**Activity**
Search the listing below for the string "left" and show each line that contains it.

**The data**
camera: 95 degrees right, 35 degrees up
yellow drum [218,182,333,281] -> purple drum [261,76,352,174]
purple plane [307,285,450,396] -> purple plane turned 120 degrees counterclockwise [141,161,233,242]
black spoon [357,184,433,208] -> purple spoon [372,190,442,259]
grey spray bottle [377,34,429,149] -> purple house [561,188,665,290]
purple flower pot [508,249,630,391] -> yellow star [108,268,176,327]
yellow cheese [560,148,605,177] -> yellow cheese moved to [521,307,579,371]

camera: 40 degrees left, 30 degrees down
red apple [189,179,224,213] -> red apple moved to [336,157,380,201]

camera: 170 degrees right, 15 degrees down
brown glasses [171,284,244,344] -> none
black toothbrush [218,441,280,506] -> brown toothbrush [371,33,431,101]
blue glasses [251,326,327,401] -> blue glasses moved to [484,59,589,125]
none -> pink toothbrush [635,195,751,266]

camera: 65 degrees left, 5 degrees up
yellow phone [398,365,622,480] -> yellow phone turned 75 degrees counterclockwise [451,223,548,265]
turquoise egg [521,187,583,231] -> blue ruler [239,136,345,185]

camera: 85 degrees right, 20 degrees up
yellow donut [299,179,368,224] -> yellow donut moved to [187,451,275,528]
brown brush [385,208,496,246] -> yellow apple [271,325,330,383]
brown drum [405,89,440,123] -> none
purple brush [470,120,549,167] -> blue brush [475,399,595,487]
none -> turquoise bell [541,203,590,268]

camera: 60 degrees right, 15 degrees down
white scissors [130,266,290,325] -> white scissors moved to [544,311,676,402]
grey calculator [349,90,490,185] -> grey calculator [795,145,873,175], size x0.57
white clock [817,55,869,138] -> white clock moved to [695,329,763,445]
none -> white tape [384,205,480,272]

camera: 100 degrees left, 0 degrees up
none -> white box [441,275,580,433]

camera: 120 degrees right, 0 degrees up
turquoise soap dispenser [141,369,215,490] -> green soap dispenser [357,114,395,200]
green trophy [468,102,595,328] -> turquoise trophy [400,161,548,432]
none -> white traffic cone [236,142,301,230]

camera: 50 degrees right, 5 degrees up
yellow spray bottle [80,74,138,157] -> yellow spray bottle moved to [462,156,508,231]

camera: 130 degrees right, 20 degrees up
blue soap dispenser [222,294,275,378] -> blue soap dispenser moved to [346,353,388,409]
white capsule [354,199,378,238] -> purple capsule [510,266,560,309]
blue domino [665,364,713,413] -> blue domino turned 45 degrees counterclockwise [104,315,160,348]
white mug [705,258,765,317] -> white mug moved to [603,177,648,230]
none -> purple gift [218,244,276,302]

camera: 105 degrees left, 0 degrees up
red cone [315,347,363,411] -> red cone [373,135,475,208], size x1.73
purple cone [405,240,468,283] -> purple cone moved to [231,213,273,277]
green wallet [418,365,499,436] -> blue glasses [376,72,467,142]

**Reply**
camera: 40 degrees left, 30 degrees down
camera: 65 degrees left, 5 degrees up
camera: 100 degrees left, 0 degrees up
camera: 105 degrees left, 0 degrees up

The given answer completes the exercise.